Below is a listing; reproduce exactly its lines from the one containing "RELAY3 pin IN1: A4 -> none" to its last line, both ends kept, and no other lines.

_Supplied entries_
"""

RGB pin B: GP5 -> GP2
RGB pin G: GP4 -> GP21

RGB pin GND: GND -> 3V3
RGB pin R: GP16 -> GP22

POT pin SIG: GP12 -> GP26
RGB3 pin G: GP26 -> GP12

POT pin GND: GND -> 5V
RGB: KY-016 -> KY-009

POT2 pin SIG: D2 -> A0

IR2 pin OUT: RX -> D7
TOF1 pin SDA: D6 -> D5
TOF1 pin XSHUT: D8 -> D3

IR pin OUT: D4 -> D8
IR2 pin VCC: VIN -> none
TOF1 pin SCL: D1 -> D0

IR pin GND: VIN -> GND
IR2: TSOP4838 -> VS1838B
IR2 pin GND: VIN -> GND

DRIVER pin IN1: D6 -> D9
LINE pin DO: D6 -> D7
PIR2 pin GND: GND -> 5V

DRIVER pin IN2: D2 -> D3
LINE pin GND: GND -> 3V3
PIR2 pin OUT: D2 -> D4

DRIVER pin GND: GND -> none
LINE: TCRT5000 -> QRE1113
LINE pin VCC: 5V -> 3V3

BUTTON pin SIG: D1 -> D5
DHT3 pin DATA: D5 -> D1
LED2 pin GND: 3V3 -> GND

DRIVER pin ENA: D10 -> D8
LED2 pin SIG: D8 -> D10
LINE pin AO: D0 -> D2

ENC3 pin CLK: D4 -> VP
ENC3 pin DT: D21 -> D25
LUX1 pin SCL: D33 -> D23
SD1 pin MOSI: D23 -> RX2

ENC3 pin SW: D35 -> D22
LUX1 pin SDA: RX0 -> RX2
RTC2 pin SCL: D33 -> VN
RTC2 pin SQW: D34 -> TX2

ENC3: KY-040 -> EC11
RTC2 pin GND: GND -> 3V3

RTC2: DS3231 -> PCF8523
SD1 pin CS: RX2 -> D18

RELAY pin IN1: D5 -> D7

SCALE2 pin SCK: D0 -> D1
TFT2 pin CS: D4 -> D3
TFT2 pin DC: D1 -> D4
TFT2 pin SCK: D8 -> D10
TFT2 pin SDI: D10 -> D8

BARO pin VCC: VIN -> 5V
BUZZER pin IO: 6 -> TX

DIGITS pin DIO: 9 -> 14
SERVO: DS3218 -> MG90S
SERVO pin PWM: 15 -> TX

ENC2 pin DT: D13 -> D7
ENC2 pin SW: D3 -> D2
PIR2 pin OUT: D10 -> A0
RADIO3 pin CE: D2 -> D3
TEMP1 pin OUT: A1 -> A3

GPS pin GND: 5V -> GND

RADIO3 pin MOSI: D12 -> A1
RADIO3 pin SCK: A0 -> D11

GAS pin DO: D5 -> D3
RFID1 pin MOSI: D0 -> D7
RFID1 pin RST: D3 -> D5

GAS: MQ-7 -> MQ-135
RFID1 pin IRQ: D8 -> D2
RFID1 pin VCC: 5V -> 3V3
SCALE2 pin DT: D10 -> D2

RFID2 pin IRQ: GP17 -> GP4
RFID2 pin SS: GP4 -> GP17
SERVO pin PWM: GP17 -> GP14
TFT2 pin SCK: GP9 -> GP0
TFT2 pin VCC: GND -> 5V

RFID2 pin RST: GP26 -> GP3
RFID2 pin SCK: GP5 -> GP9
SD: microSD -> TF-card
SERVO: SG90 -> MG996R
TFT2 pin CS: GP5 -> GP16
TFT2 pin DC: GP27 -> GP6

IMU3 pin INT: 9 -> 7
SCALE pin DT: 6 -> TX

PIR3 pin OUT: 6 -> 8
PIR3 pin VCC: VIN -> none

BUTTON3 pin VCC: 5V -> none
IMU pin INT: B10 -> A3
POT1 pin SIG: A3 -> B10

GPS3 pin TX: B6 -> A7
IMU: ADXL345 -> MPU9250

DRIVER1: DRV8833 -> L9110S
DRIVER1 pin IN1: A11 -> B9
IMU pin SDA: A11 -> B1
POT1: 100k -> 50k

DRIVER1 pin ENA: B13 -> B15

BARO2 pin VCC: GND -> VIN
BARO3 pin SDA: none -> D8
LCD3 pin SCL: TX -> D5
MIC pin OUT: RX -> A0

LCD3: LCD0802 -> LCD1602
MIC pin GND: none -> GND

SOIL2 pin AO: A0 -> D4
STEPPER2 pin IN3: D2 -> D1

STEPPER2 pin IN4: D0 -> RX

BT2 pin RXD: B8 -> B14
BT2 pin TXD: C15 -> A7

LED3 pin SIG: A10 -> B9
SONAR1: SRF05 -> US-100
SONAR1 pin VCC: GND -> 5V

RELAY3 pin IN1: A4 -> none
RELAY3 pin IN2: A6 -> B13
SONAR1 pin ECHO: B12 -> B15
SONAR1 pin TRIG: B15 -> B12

"""

_Solution_
RELAY3 pin IN1: A4 -> none
RELAY3 pin IN2: A6 -> B13
SONAR1 pin ECHO: B12 -> B15
SONAR1 pin TRIG: B15 -> B12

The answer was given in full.